Segment Open
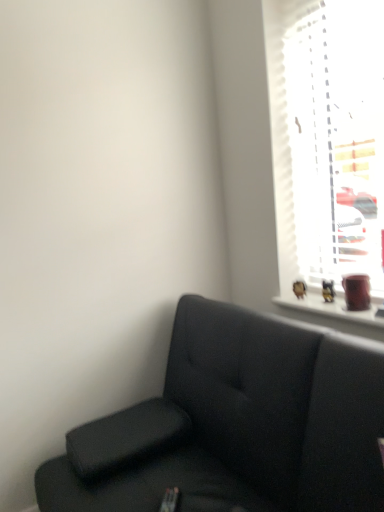
Question: Does white textured blinds at upper right have a greater height compared to suede black couch at lower right?

Choices:
 (A) no
 (B) yes

Answer: (B)

Question: Does white textured blinds at upper right have a lesser width compared to suede black couch at lower right?

Choices:
 (A) no
 (B) yes

Answer: (B)

Question: From the image's perspective, is white textured blinds at upper right on suede black couch at lower right?

Choices:
 (A) yes
 (B) no

Answer: (A)

Question: Is suede black couch at lower right inside white textured blinds at upper right?

Choices:
 (A) no
 (B) yes

Answer: (A)

Question: Is white textured blinds at upper right wider than suede black couch at lower right?

Choices:
 (A) no
 (B) yes

Answer: (A)

Question: From a real-world perspective, is white textured blinds at upper right beneath suede black couch at lower right?

Choices:
 (A) no
 (B) yes

Answer: (A)

Question: Is suede black couch at lower right closer to the viewer compared to white textured blinds at upper right?

Choices:
 (A) yes
 (B) no

Answer: (A)

Question: From a real-world perspective, is suede black couch at lower right on top of white textured blinds at upper right?

Choices:
 (A) yes
 (B) no

Answer: (B)

Question: Is white textured blinds at upper right a part of suede black couch at lower right?

Choices:
 (A) yes
 (B) no

Answer: (B)

Question: Does suede black couch at lower right have a lesser height compared to white textured blinds at upper right?

Choices:
 (A) yes
 (B) no

Answer: (A)

Question: Could you tell me if suede black couch at lower right is turned towards white textured blinds at upper right?

Choices:
 (A) no
 (B) yes

Answer: (A)

Question: Is suede black couch at lower right thinner than white textured blinds at upper right?

Choices:
 (A) yes
 (B) no

Answer: (B)

Question: In the image, is white textured blinds at upper right on the left side or the right side of suede black couch at lower right?

Choices:
 (A) right
 (B) left

Answer: (A)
Segment Closed
Identify each line in the rows above that contains the word "image", and copy every such line.

Question: From the image's perspective, is white textured blinds at upper right on suede black couch at lower right?
Question: In the image, is white textured blinds at upper right on the left side or the right side of suede black couch at lower right?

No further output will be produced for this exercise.